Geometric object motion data
== == ==

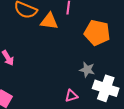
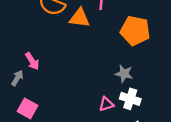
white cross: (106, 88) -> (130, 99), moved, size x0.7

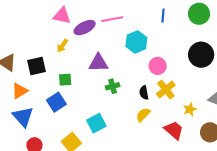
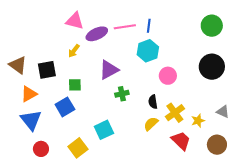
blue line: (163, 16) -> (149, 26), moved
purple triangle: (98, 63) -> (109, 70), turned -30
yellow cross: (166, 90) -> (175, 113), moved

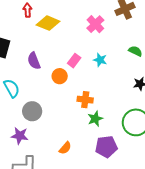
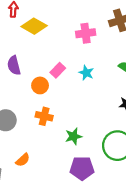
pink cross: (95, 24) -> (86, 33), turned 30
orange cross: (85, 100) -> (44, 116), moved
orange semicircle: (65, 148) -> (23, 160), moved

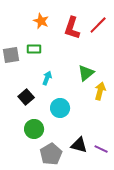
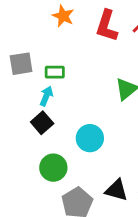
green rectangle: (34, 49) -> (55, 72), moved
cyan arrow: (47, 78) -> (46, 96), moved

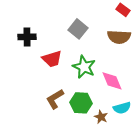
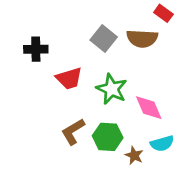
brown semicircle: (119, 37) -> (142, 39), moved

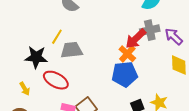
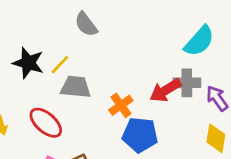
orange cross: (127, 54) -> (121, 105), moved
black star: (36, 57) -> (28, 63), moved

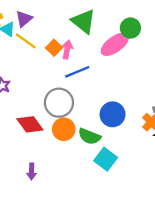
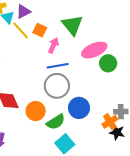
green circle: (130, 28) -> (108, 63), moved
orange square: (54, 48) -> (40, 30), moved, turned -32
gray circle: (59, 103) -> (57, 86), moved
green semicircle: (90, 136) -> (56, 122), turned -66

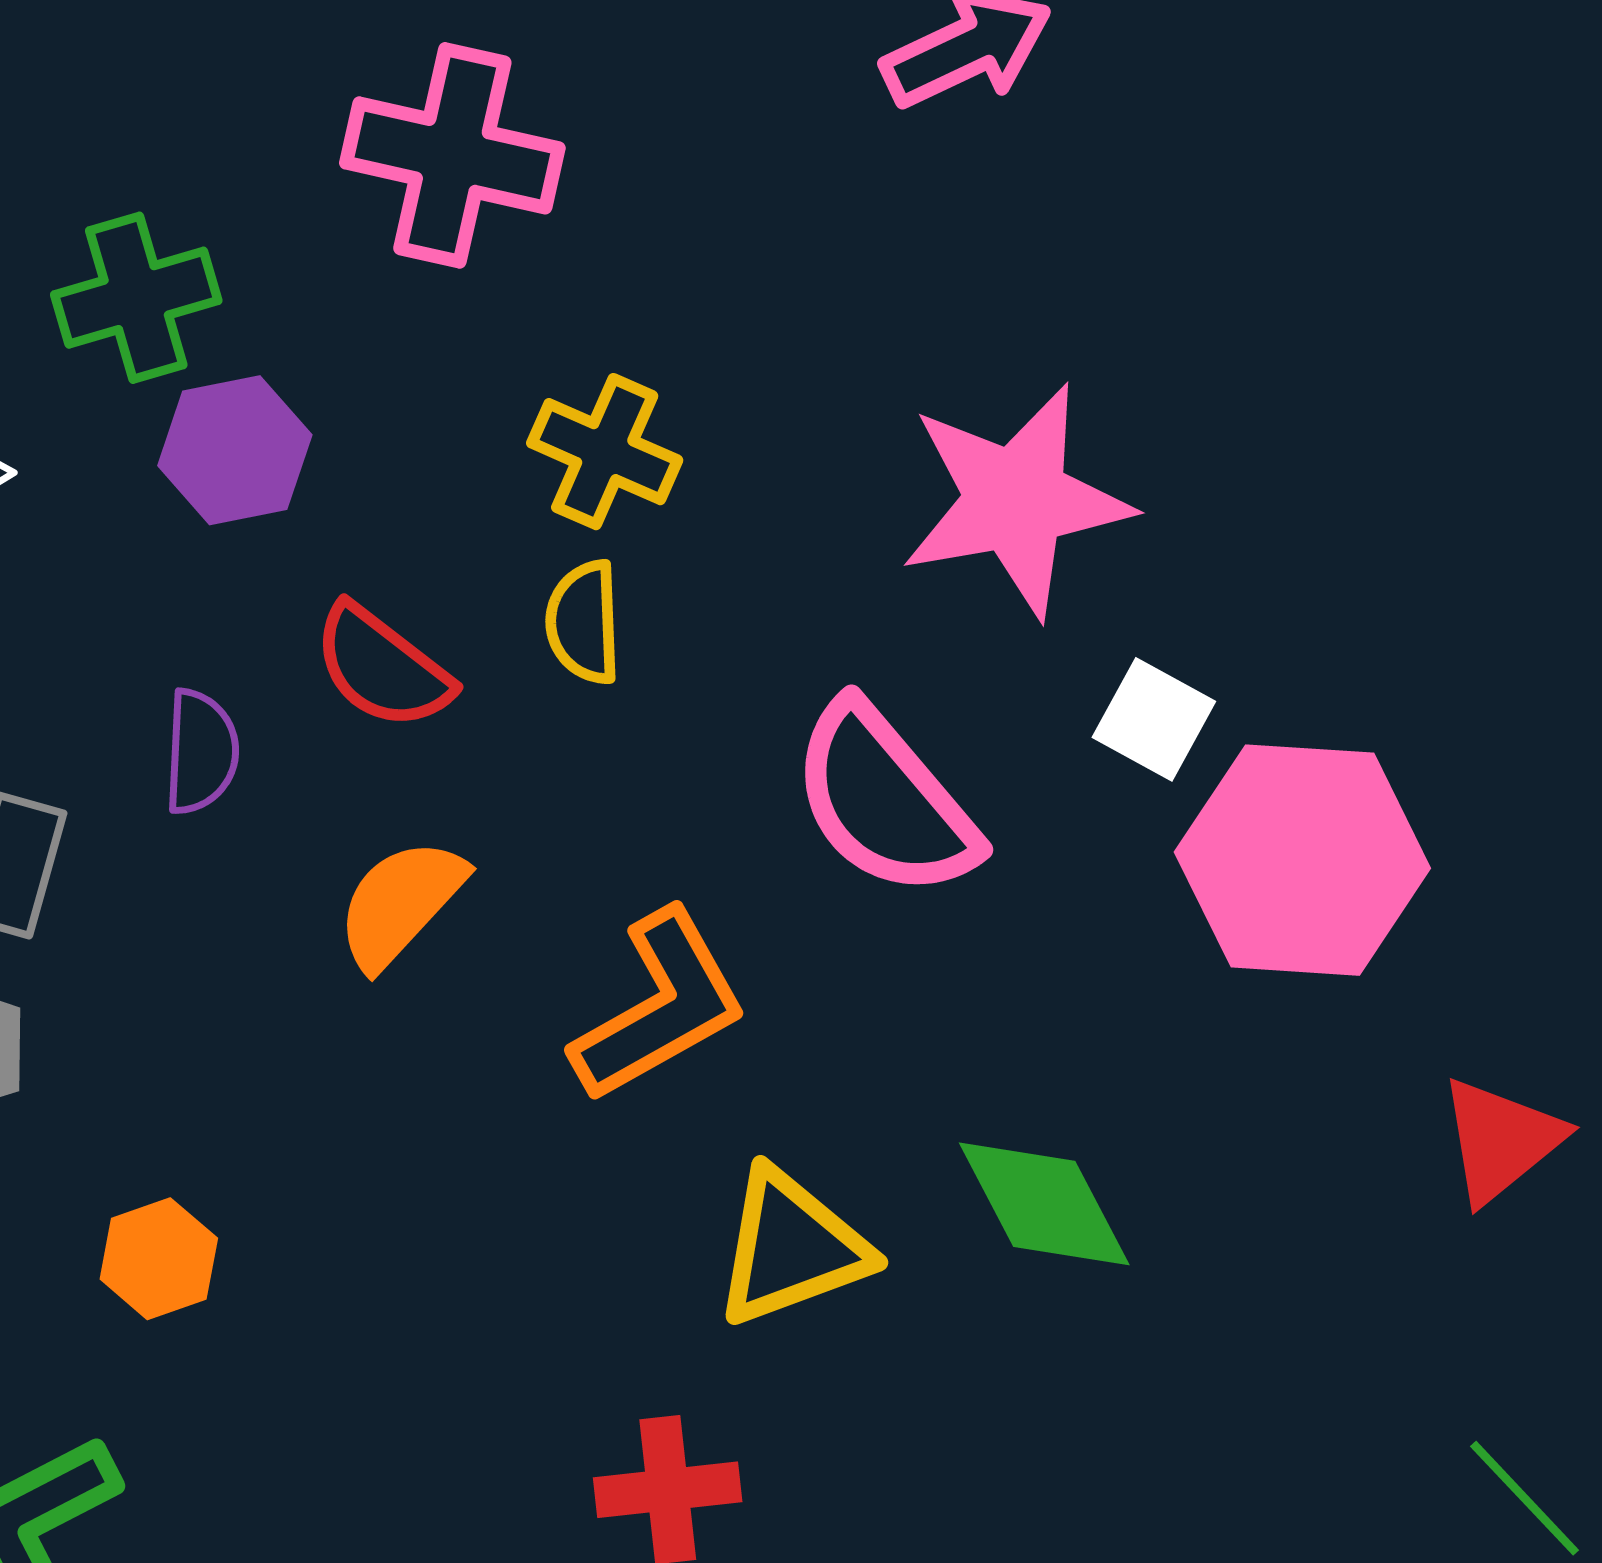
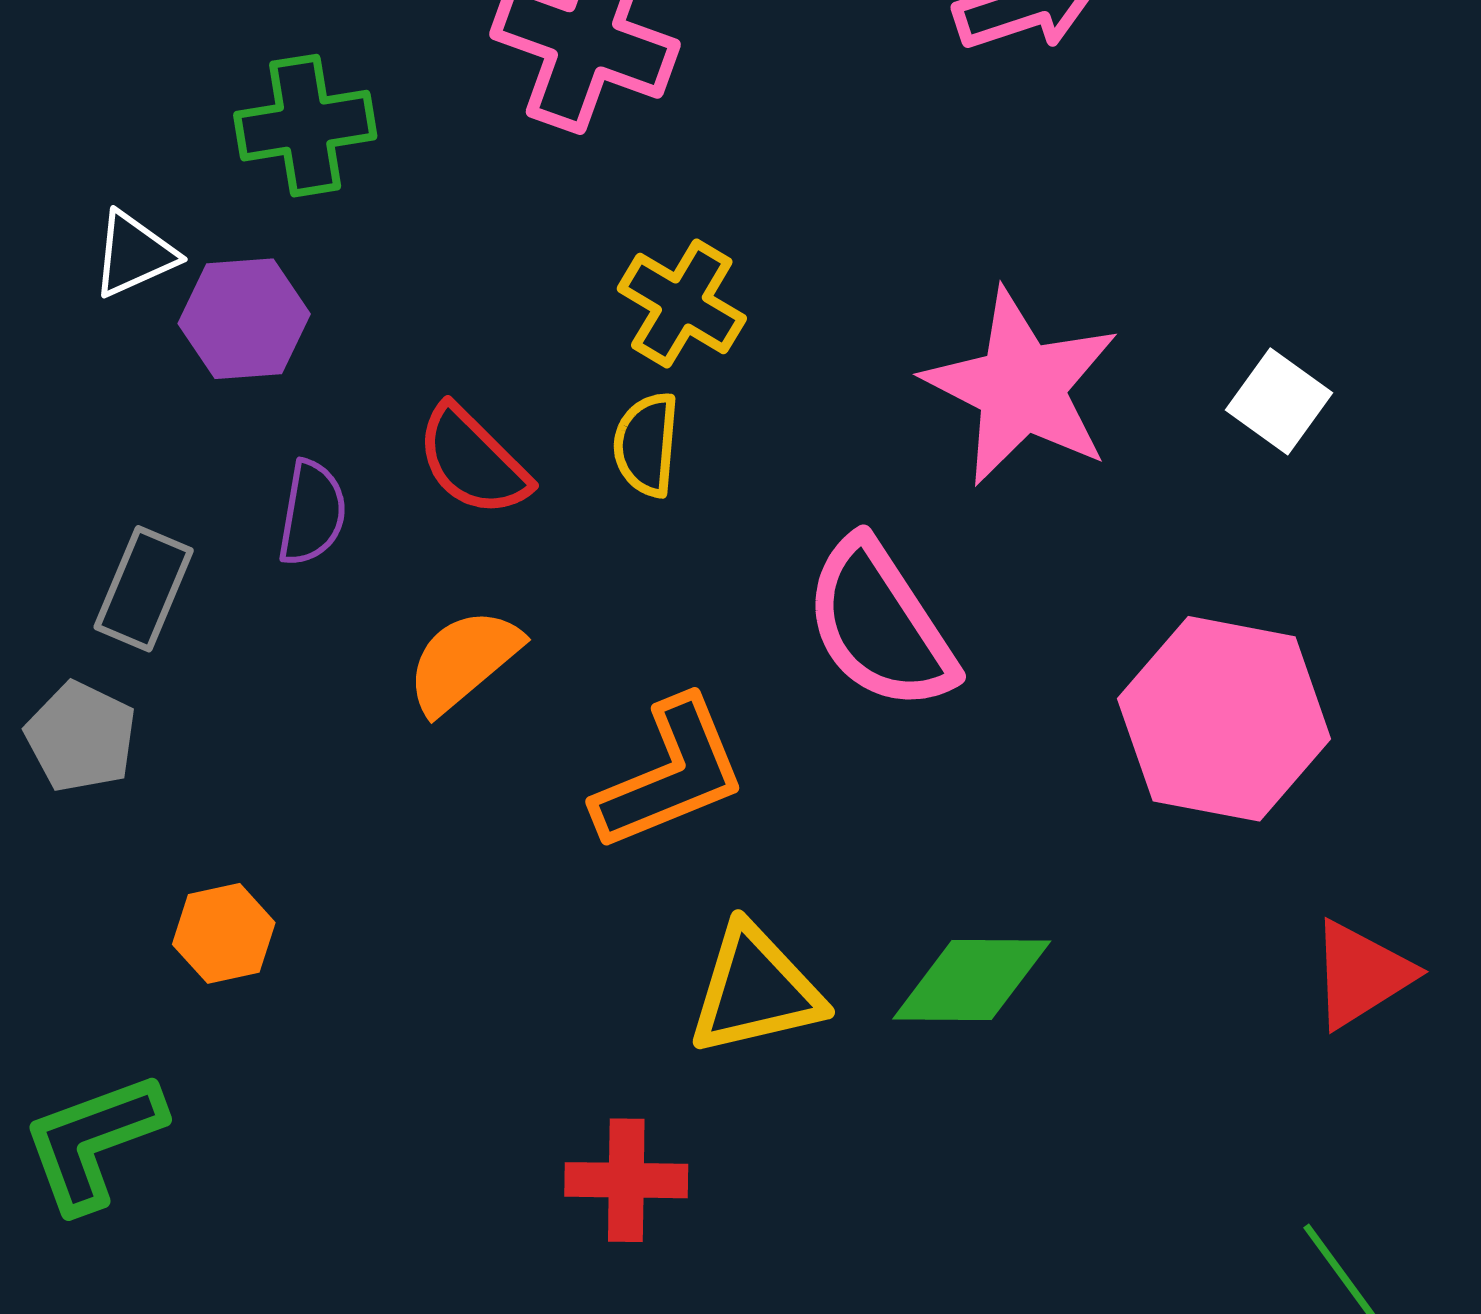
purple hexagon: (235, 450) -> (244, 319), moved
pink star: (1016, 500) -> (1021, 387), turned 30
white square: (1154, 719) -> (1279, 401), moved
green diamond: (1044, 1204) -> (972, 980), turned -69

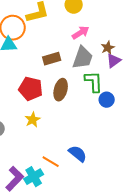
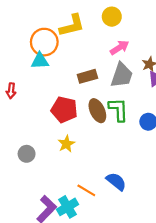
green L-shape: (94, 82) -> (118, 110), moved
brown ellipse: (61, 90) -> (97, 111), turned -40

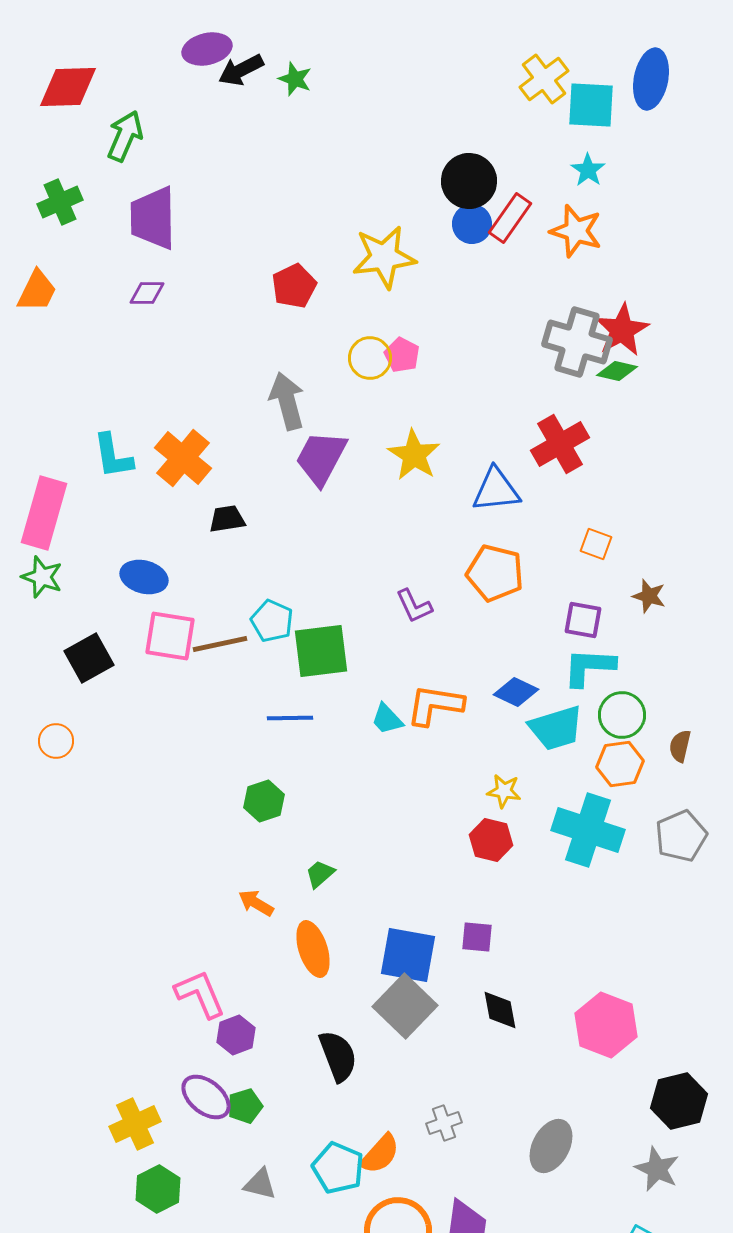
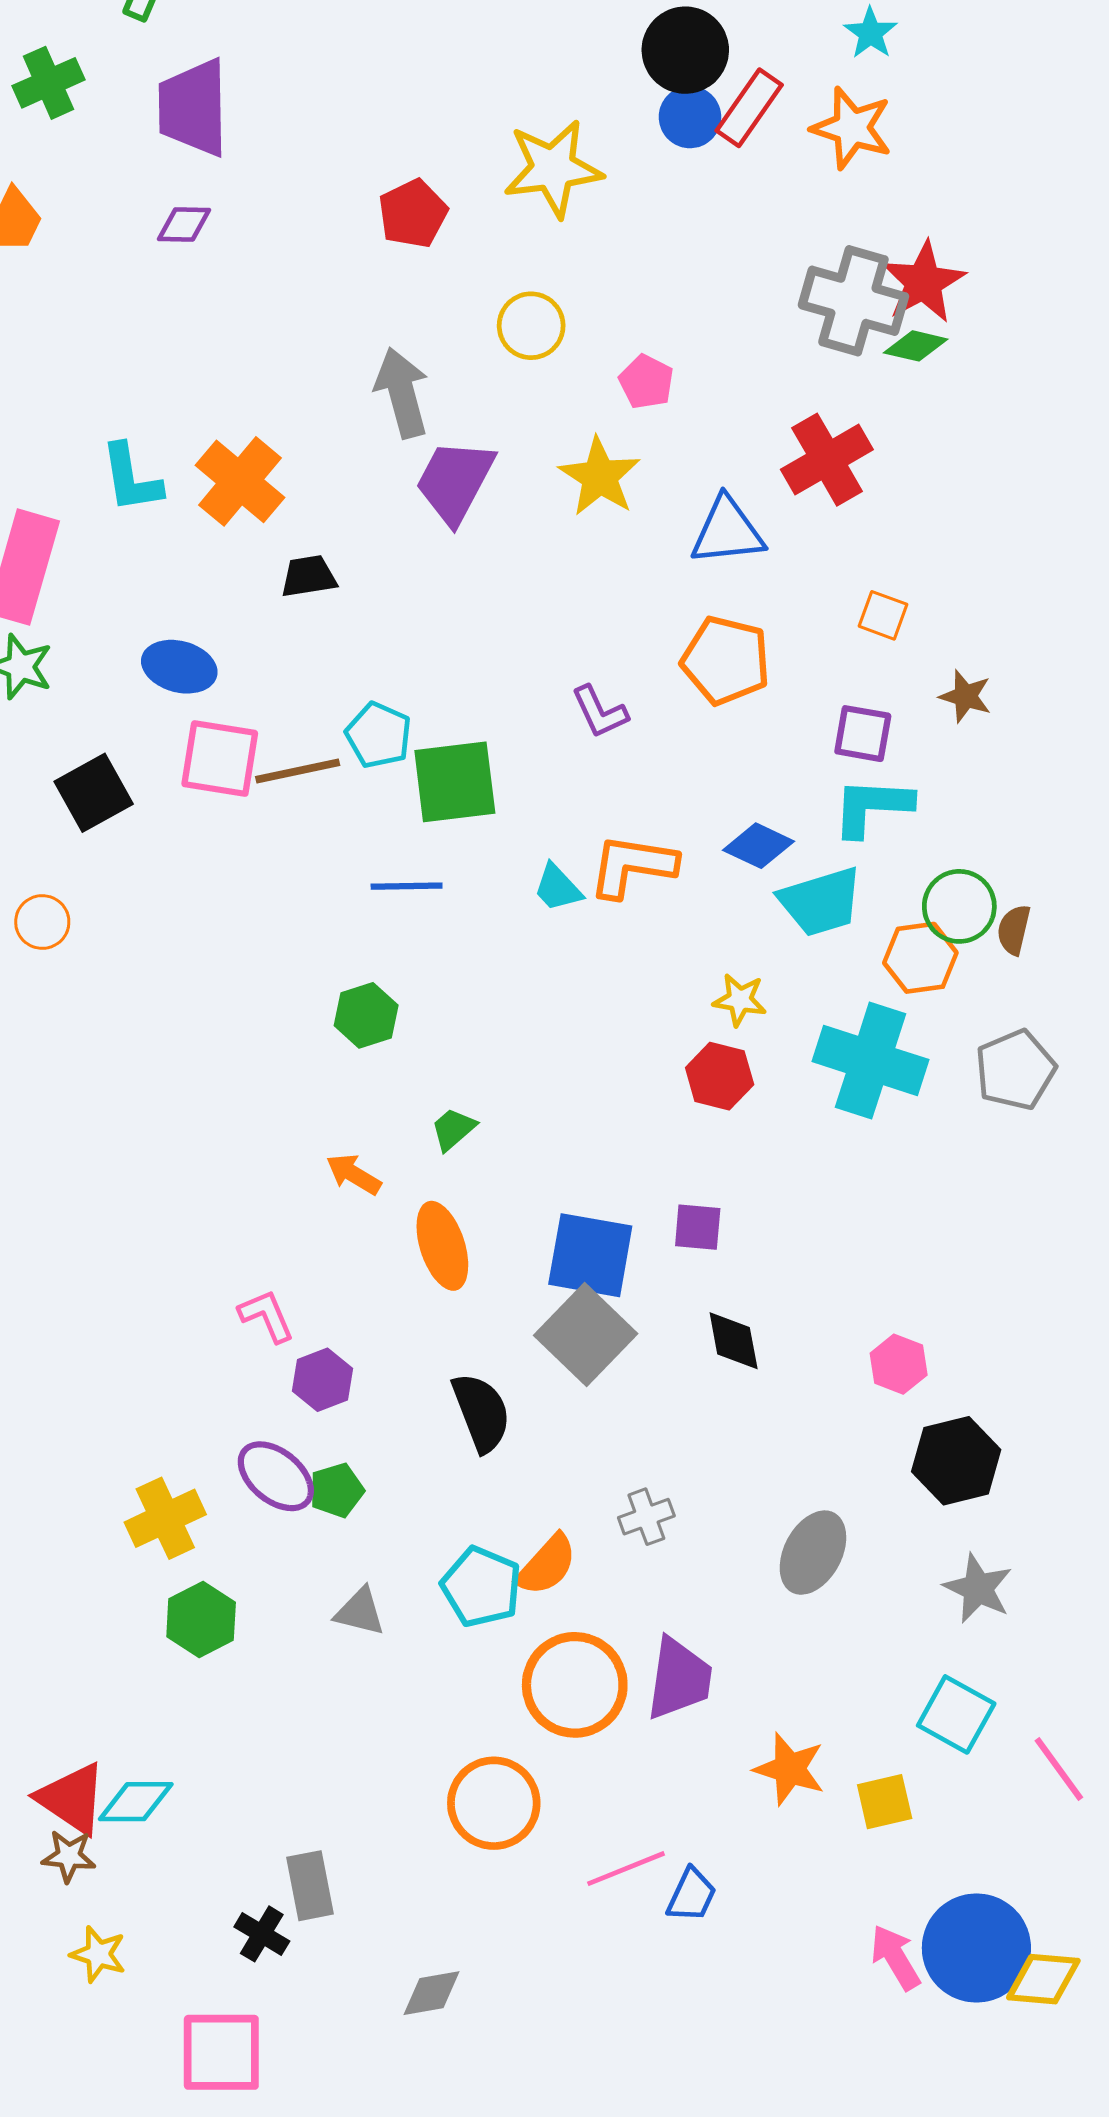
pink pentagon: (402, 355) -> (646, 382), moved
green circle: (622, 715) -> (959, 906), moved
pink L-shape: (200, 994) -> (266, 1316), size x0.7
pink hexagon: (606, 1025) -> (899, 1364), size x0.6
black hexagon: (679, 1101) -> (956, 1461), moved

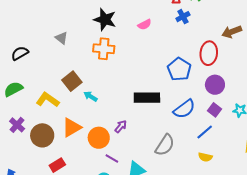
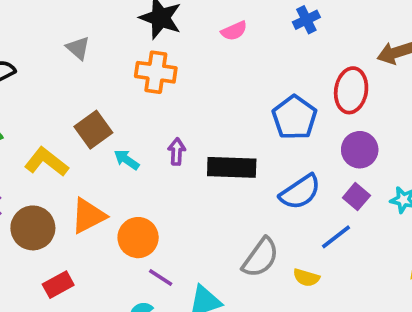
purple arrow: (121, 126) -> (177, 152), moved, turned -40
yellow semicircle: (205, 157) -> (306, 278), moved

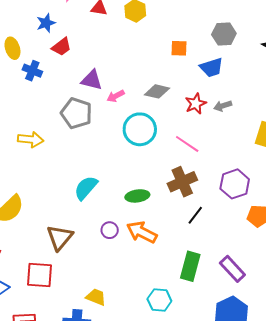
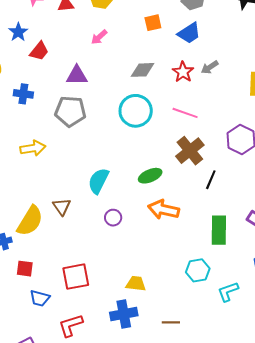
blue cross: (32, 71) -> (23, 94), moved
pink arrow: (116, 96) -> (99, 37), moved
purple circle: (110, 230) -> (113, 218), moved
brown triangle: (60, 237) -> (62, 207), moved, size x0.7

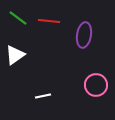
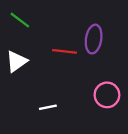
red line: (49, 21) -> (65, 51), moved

== == ==

## [Required action]
Without the pictures, print all of the records exactly.

## [Task result]
white cross: (106, 88) -> (130, 99), moved, size x0.7

blue line: (163, 16) -> (149, 26), moved
purple triangle: (98, 63) -> (109, 70), turned -30
yellow cross: (166, 90) -> (175, 113), moved

pink cross: (95, 24) -> (86, 33), turned 30
orange cross: (85, 100) -> (44, 116), moved
orange semicircle: (65, 148) -> (23, 160), moved

green rectangle: (34, 49) -> (55, 72), moved
cyan arrow: (47, 78) -> (46, 96), moved

brown semicircle: (119, 37) -> (142, 39), moved

orange cross: (127, 54) -> (121, 105), moved
black star: (36, 57) -> (28, 63), moved

green circle: (130, 28) -> (108, 63), moved
orange square: (54, 48) -> (40, 30), moved, turned -32
gray circle: (59, 103) -> (57, 86), moved
green semicircle: (90, 136) -> (56, 122), turned -66

purple hexagon: (235, 450) -> (244, 319), moved
pink star: (1016, 500) -> (1021, 387), turned 30
white square: (1154, 719) -> (1279, 401), moved
green diamond: (1044, 1204) -> (972, 980), turned -69

green L-shape: (94, 82) -> (118, 110), moved
brown ellipse: (61, 90) -> (97, 111), turned -40

pink pentagon: (402, 355) -> (646, 382), moved
green circle: (622, 715) -> (959, 906), moved
pink L-shape: (200, 994) -> (266, 1316), size x0.7
pink hexagon: (606, 1025) -> (899, 1364), size x0.6
black hexagon: (679, 1101) -> (956, 1461), moved

purple arrow: (121, 126) -> (177, 152), moved, turned -40
yellow semicircle: (205, 157) -> (306, 278), moved

blue cross: (32, 71) -> (23, 94), moved
pink arrow: (116, 96) -> (99, 37), moved
purple circle: (110, 230) -> (113, 218), moved
brown triangle: (60, 237) -> (62, 207), moved, size x0.7

red line: (49, 21) -> (65, 51), moved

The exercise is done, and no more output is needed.